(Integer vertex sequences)
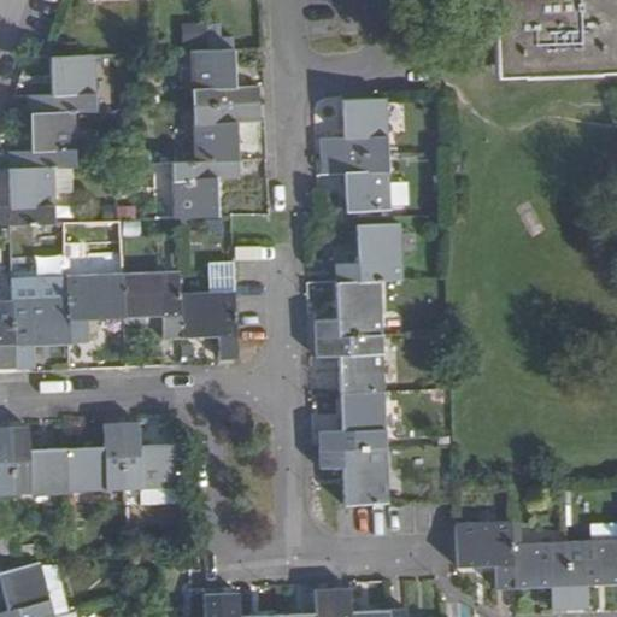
[(616,0),(491,0),(495,76),(616,69),(616,0)]
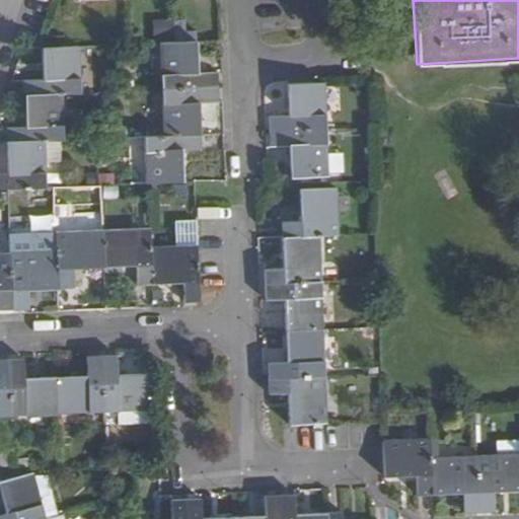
[(195,41),(194,21),(155,22),(155,42),(195,41)]
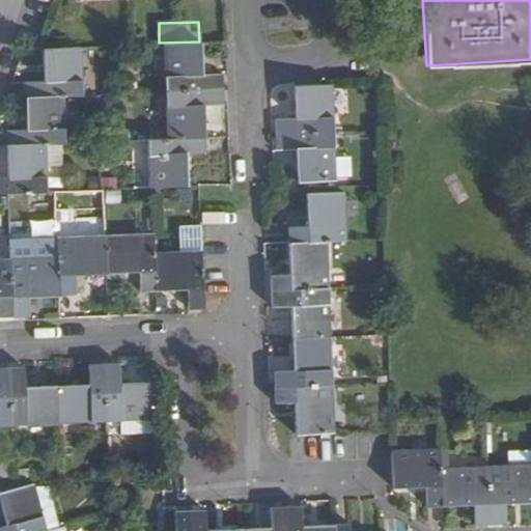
[(164,92),(223,90),(222,74),(202,75),(200,44),(176,45),(162,45),(164,92)]
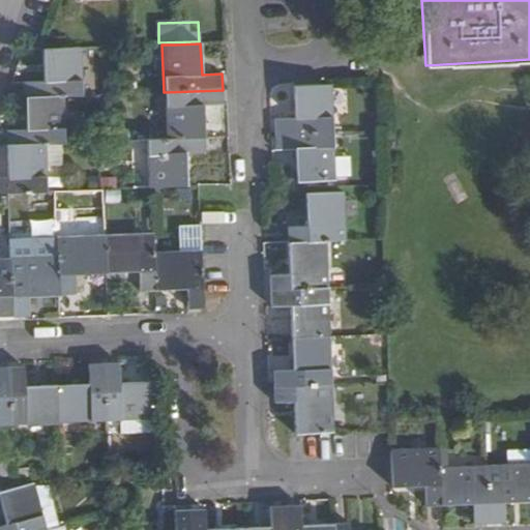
[(24,97),(63,96),(82,95),(80,49),(42,51),(45,83),(24,83),(24,97)]
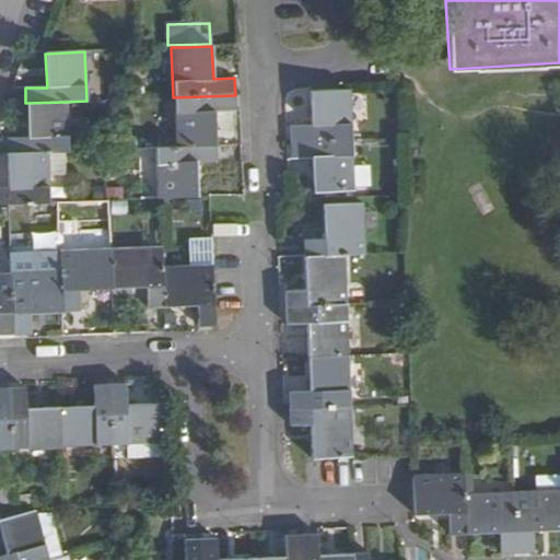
[(290,127),(291,143),(351,140),(349,90),(310,92),(311,126),(290,127)]
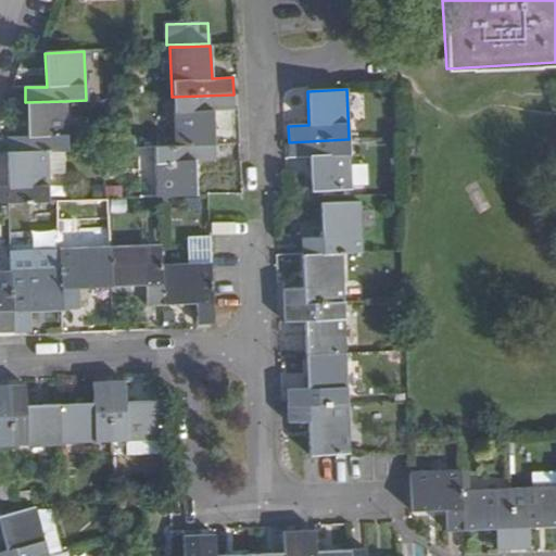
[(174,147),(214,146),(213,112),(235,111),(234,95),(172,97),(174,147)]
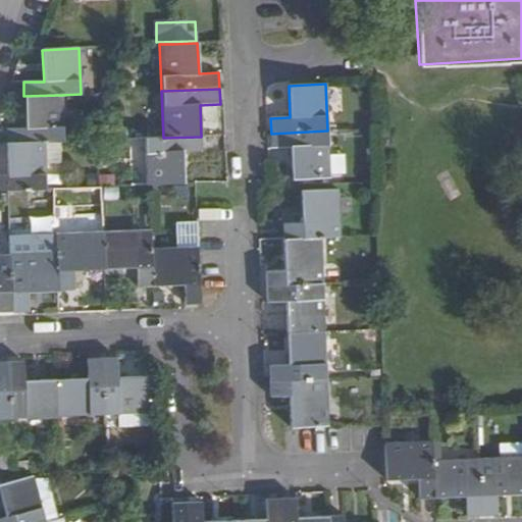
[(60,142),(63,142),(62,95),(23,96),(25,127),(7,128),(7,144),(60,142)]
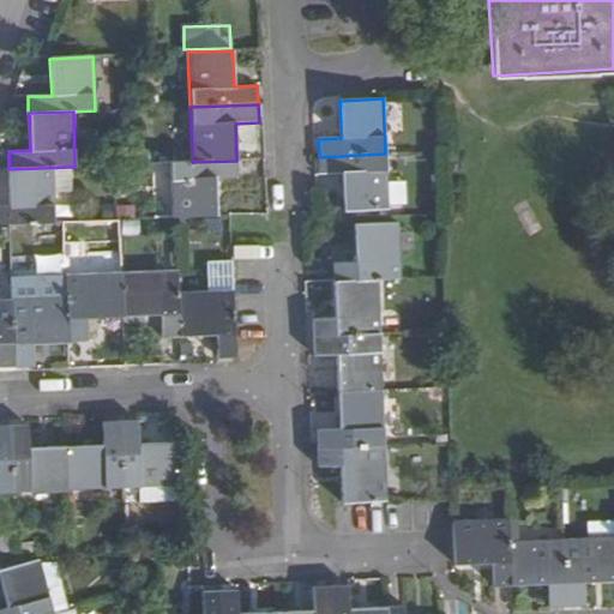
[(385,154),(319,157),(320,174),(342,173),(344,211),(387,209),(385,154)]
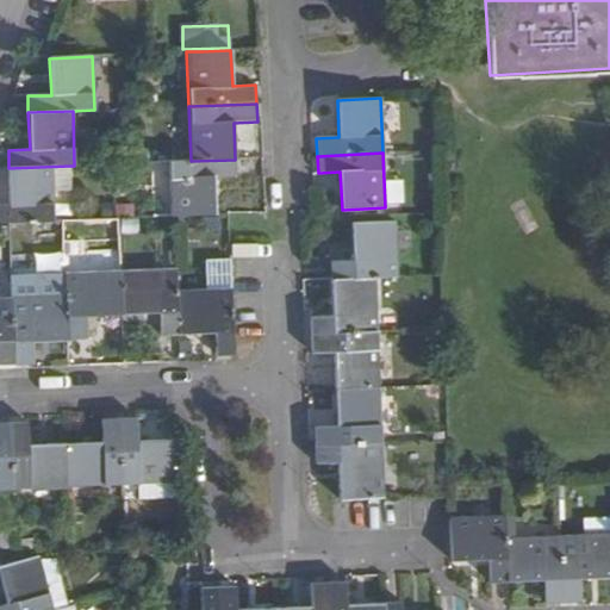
[(173,217),(215,216),(213,178),(236,176),(235,160),(191,161),(168,162),(170,217),(173,217)]
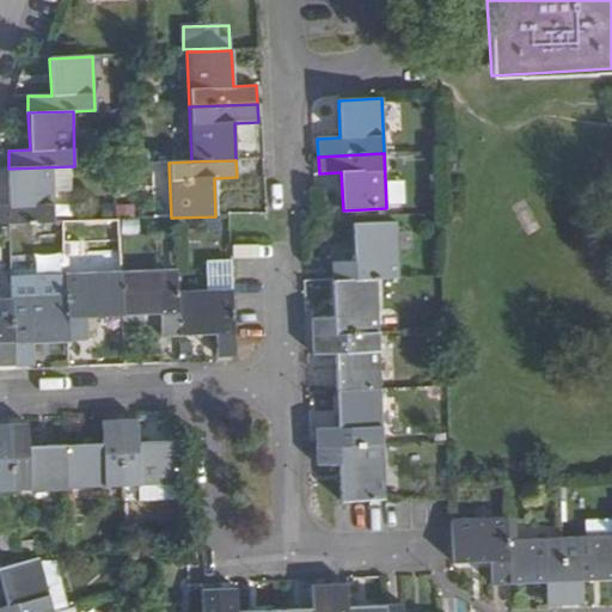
[(0,225),(8,225),(54,224),(53,193),(72,191),(71,166),(8,169),(11,206),(0,206),(0,225)]
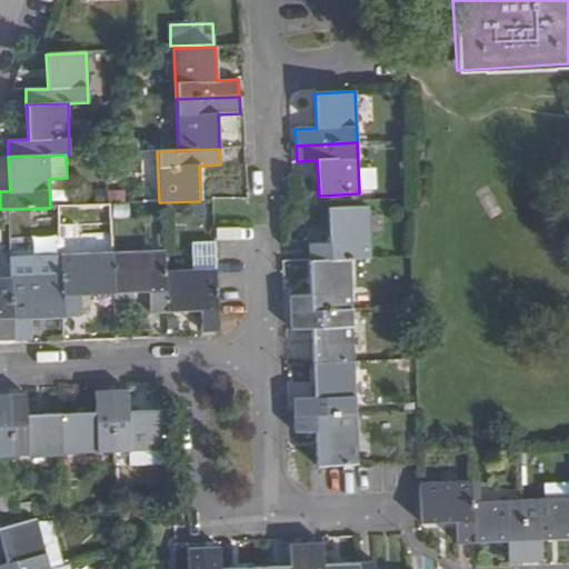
[(309,261),(349,259),(370,259),(368,207),(327,209),(329,245),(308,245),(309,261)]
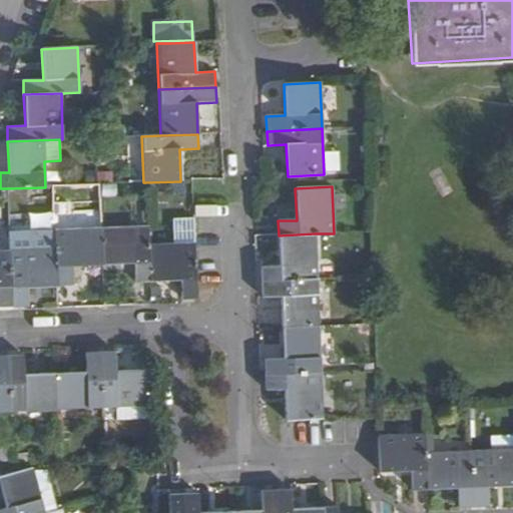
[(149,282),(147,244),(146,226),(100,228),(101,264),(134,263),(135,283),(149,282)]
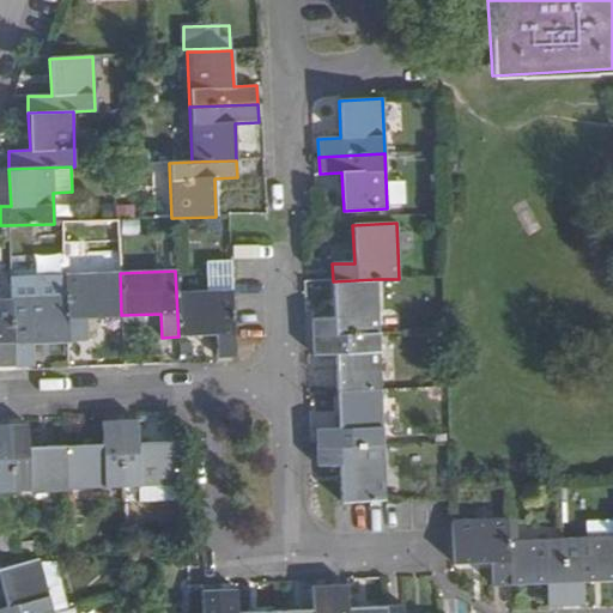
[(121,315),(120,273),(65,275),(66,297),(67,341),(86,340),(85,317),(121,315)]
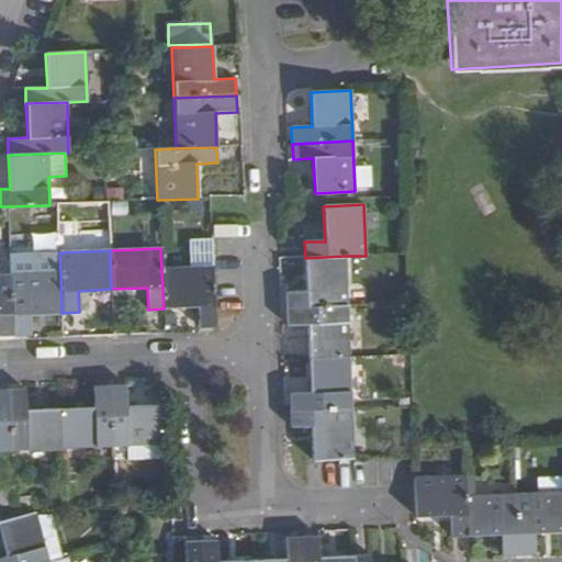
[(285,307),(347,305),(345,256),(305,258),(306,292),(285,293),(285,307)]
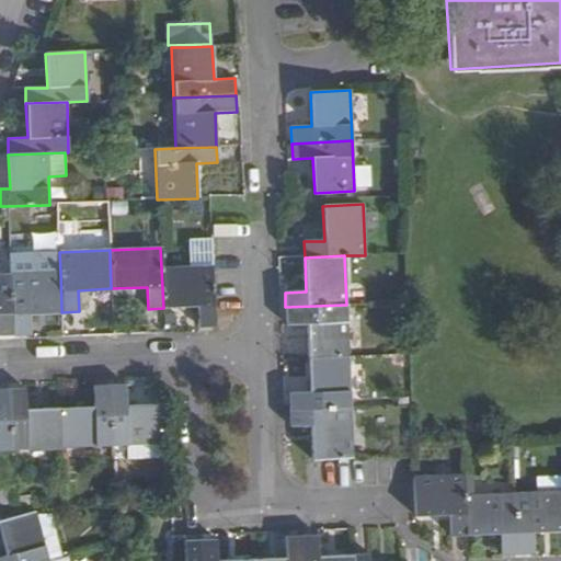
[(39,259),(10,260),(11,274),(39,273),(39,259)]
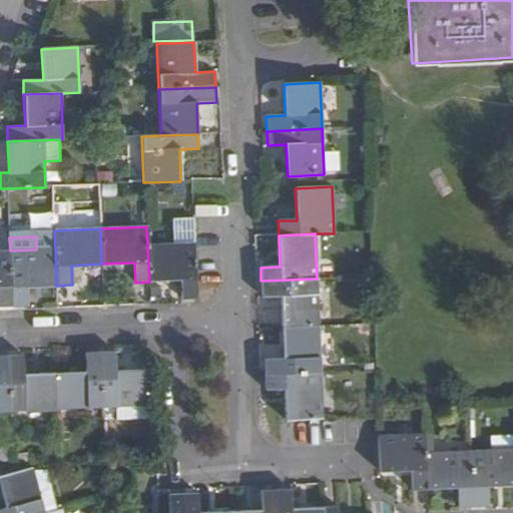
[(196,299),(194,242),(147,244),(149,282),(179,281),(181,300),(196,299)]
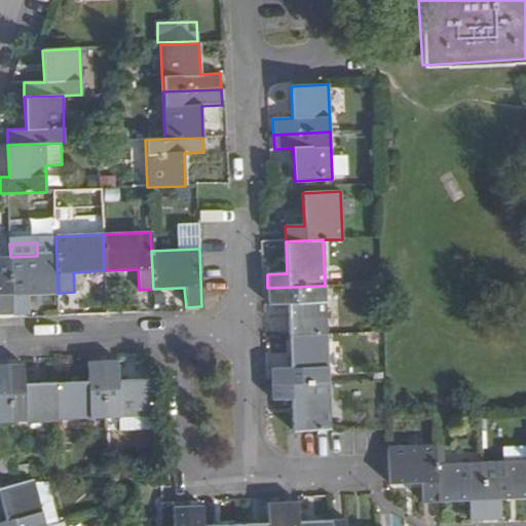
[(58,293),(57,255),(37,256),(10,257),(12,314),(27,313),(27,294),(58,293)]
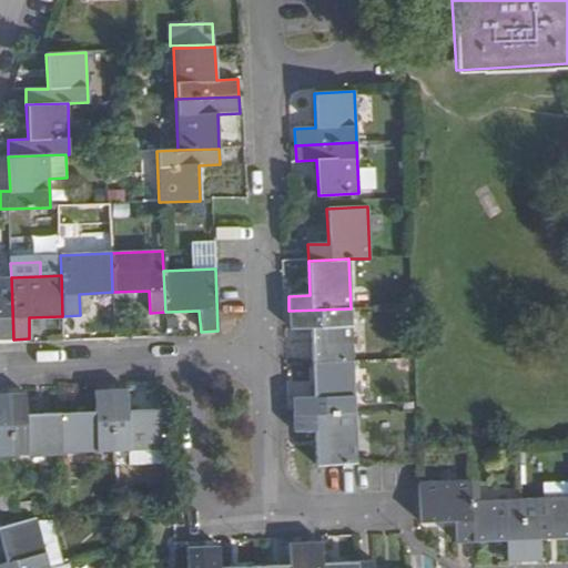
[(0,340),(13,340),(11,277),(0,277),(0,340)]
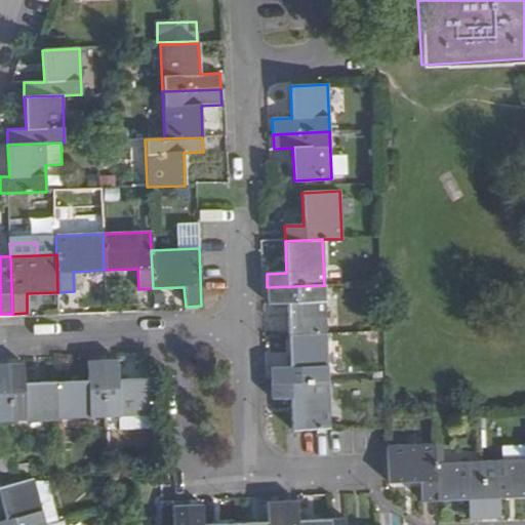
[(288,335),(326,333),(324,285),(267,287),(268,303),(287,303),(288,335)]
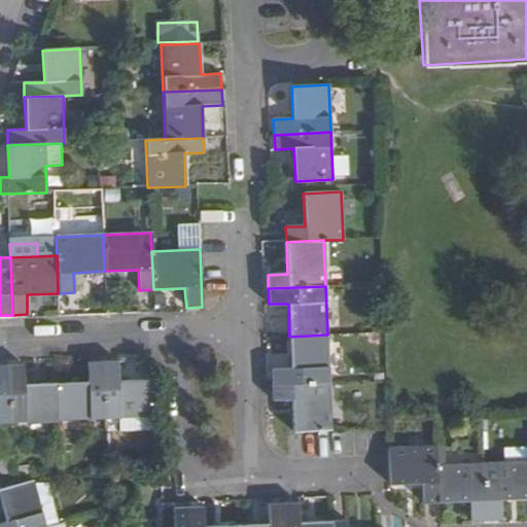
[(272,385),(328,383),(327,335),(289,337),(291,369),(272,369),(272,385)]
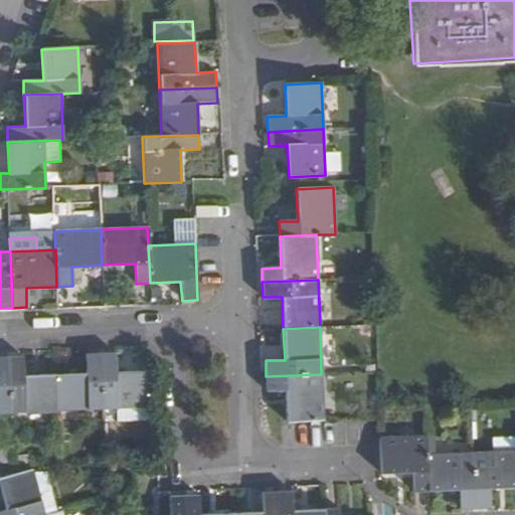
[(115,353),(101,354),(102,409),(117,409),(118,409),(148,407),(147,371),(116,373),(115,353)]
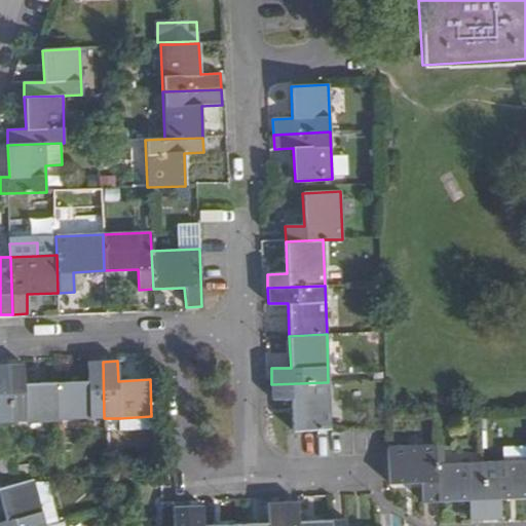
[(104,418),(103,362),(87,362),(87,381),(57,382),(58,420),(104,418)]
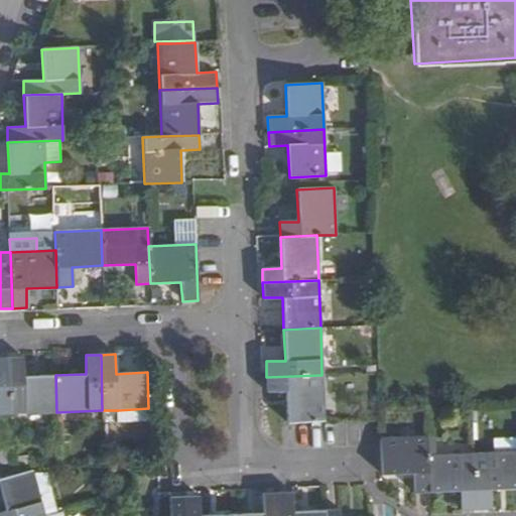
[(0,413),(10,414),(7,358),(0,358),(0,413)]
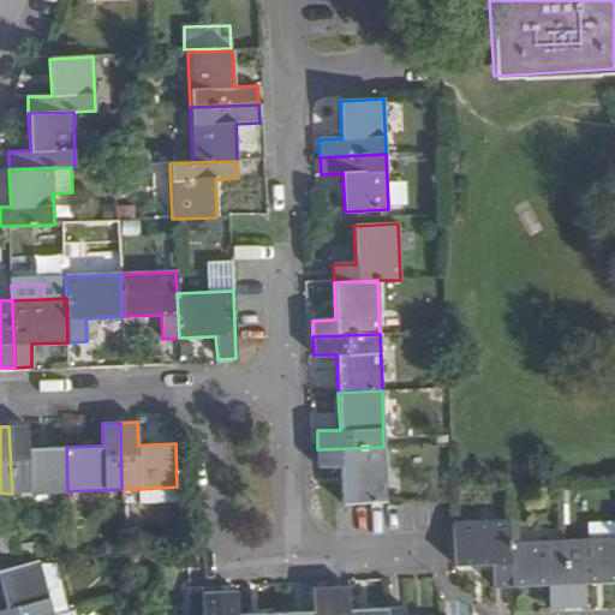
[(12,494),(67,491),(66,447),(28,449),(28,427),(9,427),(12,494)]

— WHAT THE TASK REQUIRES —
Return all the lines above exactly; none of the pictures should appear.

— WRITTEN RESPONSE —
[(616,0),(491,0),(495,76),(616,69),(616,0)]
[(195,41),(194,21),(155,22),(155,42),(195,41)]
[(164,92),(223,90),(222,74),(202,75),(200,44),(176,45),(162,45),(164,92)]
[(24,97),(63,96),(82,95),(80,49),(42,51),(45,83),(24,83),(24,97)]
[(290,127),(291,143),(351,140),(349,90),(310,92),(311,126),(290,127)]
[(174,147),(214,146),(213,112),(235,111),(234,95),(172,97),(174,147)]
[(60,142),(63,142),(62,95),(23,96),(25,127),(7,128),(7,144),(60,142)]
[(385,154),(319,157),(320,174),(342,173),(344,211),(387,209),(385,154)]
[(173,217),(215,216),(213,178),(236,176),(235,160),(191,161),(168,162),(170,217),(173,217)]
[(0,225),(8,225),(54,224),(53,193),(72,191),(71,166),(8,169),(11,206),(0,206),(0,225)]
[(309,261),(349,259),(370,259),(368,207),(327,209),(329,245),(308,245),(309,261)]
[(149,282),(147,244),(146,226),(100,228),(101,264),(134,263),(135,283),(149,282)]
[(121,315),(120,273),(65,275),(66,297),(67,341),(86,340),(85,317),(121,315)]
[(285,307),(347,305),(345,256),(305,258),(306,292),(285,293),(285,307)]
[(39,259),(10,260),(11,274),(39,273),(39,259)]
[(196,299),(194,242),(147,244),(149,282),(179,281),(181,300),(196,299)]
[(58,293),(57,255),(37,256),(10,257),(12,314),(27,313),(27,294),(58,293)]
[(0,340),(13,340),(11,277),(0,277),(0,340)]
[(288,335),(326,333),(324,285),(267,287),(268,303),(287,303),(288,335)]
[(272,385),(328,383),(327,335),(289,337),(291,369),(272,369),(272,385)]
[(115,353),(101,354),(102,409),(117,409),(118,409),(148,407),(147,371),(116,373),(115,353)]
[(104,418),(103,362),(87,362),(87,381),(57,382),(58,420),(104,418)]
[(0,413),(10,414),(7,358),(0,358),(0,413)]
[(12,494),(67,491),(66,447),(28,449),(28,427),(9,427),(12,494)]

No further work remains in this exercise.